What is expected: Collect every line in the material below that contains the string "grace", treating uppercase and lowercase as different.

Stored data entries
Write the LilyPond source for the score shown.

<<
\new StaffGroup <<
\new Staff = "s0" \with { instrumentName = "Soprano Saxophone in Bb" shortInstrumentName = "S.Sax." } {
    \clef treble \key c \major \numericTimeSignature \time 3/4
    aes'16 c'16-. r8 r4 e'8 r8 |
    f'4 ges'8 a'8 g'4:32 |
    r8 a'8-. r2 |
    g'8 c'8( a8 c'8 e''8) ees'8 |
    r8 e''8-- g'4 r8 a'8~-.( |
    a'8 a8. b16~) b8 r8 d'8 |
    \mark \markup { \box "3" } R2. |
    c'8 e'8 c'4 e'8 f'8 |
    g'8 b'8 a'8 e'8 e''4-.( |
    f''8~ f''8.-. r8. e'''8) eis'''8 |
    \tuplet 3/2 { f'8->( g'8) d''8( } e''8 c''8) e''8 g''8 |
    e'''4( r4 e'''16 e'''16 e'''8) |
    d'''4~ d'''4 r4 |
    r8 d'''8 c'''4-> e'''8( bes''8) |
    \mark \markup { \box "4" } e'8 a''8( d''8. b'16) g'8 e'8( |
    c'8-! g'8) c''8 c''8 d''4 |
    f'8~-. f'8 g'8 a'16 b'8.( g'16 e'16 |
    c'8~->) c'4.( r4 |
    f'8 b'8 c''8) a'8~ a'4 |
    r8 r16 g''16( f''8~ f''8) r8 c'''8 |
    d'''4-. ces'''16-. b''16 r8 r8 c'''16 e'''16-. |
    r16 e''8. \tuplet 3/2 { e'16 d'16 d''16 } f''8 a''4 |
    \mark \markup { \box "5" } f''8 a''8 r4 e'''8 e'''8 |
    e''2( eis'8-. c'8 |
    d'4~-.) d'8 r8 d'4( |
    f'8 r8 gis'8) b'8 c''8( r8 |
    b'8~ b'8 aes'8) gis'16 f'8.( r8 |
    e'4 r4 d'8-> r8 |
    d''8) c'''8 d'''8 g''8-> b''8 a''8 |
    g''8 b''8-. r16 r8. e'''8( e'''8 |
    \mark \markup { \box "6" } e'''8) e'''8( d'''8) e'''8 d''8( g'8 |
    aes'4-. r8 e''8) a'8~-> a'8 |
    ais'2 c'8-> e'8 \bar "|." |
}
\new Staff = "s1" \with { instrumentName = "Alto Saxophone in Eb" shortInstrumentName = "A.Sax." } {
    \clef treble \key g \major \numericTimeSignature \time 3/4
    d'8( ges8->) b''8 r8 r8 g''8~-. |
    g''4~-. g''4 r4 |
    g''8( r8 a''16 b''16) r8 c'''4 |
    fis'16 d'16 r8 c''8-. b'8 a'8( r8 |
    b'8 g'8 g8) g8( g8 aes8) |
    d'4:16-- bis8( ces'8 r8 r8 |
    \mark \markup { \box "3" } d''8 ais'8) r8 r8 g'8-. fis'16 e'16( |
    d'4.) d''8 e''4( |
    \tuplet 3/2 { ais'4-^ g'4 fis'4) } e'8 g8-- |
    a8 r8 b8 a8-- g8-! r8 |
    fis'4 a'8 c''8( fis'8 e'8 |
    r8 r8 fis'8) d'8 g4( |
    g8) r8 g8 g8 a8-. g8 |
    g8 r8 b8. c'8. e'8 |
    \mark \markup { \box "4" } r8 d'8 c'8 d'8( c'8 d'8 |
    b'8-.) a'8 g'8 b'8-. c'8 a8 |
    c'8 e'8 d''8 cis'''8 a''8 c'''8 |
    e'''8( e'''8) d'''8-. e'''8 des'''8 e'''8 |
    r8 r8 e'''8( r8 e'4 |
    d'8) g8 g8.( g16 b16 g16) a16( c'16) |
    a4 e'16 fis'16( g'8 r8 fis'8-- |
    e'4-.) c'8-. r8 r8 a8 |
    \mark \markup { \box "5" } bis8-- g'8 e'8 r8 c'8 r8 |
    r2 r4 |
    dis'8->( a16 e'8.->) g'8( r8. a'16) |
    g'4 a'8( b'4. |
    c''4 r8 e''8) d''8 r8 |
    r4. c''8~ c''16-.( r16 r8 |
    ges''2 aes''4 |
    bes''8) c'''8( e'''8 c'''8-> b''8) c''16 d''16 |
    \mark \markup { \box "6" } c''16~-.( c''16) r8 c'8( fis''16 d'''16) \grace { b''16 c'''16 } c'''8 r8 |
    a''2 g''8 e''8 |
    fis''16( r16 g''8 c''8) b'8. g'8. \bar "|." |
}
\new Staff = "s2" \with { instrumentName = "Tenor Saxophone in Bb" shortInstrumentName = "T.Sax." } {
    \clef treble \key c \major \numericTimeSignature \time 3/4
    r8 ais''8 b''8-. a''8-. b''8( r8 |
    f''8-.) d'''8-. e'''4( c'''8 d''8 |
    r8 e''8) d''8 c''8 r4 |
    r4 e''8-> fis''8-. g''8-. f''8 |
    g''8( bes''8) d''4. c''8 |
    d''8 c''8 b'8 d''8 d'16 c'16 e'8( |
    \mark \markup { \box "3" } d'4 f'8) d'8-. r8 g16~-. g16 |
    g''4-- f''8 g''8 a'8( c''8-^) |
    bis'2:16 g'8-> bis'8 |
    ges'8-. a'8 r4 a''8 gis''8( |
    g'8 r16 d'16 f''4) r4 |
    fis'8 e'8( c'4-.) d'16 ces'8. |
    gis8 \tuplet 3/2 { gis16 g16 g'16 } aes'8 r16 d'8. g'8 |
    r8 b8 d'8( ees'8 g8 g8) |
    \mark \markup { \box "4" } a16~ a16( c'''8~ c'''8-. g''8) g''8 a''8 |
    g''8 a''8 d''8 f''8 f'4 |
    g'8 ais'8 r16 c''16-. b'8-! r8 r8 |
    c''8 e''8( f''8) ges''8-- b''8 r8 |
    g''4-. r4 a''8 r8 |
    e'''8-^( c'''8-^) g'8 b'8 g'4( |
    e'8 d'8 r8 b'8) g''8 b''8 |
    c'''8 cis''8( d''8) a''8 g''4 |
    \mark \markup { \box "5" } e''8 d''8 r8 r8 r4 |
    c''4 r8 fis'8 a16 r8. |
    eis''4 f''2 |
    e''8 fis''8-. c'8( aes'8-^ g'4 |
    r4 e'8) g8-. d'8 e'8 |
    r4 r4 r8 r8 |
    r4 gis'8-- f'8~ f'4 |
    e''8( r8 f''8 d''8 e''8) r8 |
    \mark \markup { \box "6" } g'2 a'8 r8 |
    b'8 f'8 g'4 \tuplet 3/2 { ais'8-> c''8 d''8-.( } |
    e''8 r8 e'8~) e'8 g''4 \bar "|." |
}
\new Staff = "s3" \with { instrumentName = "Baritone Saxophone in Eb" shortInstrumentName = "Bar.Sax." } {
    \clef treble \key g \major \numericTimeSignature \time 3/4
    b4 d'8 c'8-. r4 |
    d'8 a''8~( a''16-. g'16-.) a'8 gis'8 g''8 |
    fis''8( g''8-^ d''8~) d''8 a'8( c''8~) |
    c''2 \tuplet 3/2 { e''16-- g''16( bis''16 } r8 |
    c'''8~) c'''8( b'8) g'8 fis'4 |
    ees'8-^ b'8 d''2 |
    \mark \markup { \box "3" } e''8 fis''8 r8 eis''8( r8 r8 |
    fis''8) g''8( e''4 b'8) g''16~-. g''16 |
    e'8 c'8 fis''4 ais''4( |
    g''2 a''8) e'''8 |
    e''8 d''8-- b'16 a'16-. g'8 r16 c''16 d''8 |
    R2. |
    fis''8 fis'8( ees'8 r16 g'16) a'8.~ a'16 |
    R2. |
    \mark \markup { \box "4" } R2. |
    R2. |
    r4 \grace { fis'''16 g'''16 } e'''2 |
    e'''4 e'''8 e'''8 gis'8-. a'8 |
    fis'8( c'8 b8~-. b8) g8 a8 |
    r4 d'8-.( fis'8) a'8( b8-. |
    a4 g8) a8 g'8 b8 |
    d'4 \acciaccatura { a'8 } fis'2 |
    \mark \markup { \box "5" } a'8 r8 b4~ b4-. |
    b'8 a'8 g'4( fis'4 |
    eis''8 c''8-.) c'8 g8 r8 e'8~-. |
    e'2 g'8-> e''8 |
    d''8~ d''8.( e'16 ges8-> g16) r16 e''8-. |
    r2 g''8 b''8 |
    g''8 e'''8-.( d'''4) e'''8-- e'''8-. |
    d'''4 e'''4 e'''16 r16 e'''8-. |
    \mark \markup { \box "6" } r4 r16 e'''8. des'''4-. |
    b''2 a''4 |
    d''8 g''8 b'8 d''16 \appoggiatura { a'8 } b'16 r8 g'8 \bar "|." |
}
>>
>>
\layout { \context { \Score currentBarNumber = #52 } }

---

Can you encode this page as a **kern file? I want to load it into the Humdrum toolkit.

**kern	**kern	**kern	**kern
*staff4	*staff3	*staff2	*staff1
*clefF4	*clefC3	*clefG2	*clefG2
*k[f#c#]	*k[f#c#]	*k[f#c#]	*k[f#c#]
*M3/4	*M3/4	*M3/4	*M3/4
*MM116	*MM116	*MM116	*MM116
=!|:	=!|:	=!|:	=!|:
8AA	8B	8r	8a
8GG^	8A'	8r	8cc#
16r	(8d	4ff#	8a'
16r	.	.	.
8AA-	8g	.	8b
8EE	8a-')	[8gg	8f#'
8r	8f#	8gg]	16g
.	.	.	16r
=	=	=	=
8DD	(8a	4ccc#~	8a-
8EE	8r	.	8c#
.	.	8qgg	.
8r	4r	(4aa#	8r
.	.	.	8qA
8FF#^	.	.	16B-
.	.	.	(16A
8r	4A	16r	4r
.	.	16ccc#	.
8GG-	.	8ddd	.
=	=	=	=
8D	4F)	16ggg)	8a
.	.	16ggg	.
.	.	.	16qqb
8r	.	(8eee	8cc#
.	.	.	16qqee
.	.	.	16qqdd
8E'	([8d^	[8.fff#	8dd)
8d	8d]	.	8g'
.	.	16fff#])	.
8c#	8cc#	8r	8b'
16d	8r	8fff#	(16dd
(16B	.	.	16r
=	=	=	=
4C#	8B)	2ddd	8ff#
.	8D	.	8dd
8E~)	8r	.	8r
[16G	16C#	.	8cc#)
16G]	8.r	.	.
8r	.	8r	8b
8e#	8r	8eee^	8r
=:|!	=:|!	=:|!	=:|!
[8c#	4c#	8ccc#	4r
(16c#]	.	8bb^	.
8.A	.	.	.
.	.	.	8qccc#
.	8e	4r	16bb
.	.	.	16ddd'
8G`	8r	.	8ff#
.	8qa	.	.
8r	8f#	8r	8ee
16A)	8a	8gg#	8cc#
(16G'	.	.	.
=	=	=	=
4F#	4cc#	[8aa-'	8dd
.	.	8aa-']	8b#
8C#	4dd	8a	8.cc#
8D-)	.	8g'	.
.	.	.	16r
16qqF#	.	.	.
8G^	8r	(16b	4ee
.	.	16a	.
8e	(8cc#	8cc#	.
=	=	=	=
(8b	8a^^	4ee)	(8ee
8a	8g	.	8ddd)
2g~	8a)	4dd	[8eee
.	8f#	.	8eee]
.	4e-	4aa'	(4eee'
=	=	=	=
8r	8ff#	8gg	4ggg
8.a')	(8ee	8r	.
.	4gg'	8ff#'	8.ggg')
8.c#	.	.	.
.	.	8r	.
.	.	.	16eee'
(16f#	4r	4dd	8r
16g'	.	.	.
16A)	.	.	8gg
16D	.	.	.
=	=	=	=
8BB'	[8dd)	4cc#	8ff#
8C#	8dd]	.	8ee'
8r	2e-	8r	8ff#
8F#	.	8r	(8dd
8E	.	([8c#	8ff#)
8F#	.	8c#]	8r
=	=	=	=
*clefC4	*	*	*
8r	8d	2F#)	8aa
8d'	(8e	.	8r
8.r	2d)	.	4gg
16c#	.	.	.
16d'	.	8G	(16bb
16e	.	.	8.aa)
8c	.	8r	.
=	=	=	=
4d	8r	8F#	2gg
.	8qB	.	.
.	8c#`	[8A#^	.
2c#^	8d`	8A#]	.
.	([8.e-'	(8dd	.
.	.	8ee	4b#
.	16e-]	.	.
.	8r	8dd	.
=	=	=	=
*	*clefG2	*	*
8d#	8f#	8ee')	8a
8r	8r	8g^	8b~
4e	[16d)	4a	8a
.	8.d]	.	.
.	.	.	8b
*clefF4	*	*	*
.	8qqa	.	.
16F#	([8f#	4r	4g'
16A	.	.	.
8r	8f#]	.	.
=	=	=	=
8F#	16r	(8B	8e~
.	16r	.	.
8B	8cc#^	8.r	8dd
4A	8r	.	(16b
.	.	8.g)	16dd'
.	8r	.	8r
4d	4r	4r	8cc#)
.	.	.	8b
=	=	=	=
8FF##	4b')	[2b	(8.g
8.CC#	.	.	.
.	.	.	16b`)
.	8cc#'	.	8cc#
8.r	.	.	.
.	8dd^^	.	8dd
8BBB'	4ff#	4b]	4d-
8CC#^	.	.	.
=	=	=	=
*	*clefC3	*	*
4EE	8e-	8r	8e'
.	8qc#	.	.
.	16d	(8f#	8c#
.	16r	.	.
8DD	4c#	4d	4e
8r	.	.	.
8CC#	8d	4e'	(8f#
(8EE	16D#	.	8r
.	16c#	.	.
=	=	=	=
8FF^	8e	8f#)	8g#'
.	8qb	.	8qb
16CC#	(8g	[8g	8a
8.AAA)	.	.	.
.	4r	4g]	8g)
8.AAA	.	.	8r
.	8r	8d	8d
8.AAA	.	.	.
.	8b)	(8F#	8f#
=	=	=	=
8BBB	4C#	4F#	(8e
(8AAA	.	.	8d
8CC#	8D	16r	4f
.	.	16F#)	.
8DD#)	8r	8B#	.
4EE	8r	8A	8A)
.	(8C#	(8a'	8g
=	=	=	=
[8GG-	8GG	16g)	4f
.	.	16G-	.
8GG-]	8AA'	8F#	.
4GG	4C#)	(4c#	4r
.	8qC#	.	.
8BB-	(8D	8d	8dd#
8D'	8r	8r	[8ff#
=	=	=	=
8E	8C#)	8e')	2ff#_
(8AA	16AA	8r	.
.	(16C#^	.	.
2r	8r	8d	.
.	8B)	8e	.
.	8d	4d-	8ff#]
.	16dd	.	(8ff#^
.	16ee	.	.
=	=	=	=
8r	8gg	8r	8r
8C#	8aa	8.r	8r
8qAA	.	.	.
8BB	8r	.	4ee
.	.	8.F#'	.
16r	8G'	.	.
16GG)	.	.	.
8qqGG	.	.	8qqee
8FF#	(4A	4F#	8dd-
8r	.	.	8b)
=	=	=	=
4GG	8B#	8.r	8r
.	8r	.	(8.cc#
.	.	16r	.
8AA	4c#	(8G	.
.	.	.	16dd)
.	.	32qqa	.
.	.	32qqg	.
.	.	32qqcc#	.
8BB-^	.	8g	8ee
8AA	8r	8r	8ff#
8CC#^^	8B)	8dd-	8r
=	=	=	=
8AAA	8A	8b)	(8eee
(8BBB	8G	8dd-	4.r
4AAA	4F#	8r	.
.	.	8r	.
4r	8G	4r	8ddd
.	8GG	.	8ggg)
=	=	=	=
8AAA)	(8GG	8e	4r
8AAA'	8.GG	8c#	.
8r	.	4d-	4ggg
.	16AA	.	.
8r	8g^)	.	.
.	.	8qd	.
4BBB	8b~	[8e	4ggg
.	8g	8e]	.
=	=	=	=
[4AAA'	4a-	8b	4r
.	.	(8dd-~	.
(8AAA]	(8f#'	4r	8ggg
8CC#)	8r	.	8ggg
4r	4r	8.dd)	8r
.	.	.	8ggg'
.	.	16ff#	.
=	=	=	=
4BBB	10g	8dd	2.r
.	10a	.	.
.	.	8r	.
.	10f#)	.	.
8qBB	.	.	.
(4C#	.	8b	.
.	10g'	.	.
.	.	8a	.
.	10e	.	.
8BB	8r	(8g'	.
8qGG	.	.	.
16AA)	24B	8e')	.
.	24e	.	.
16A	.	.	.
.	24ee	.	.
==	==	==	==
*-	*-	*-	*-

Written answer:
    \mark \markup { \box "6" } c''16~-.( c''16) r8 c'8( fis''16 d'''16) \grace { b''16 c'''16 } c'''8 r8 |
    r4 \grace { fis'''16 g'''16 } e'''2 |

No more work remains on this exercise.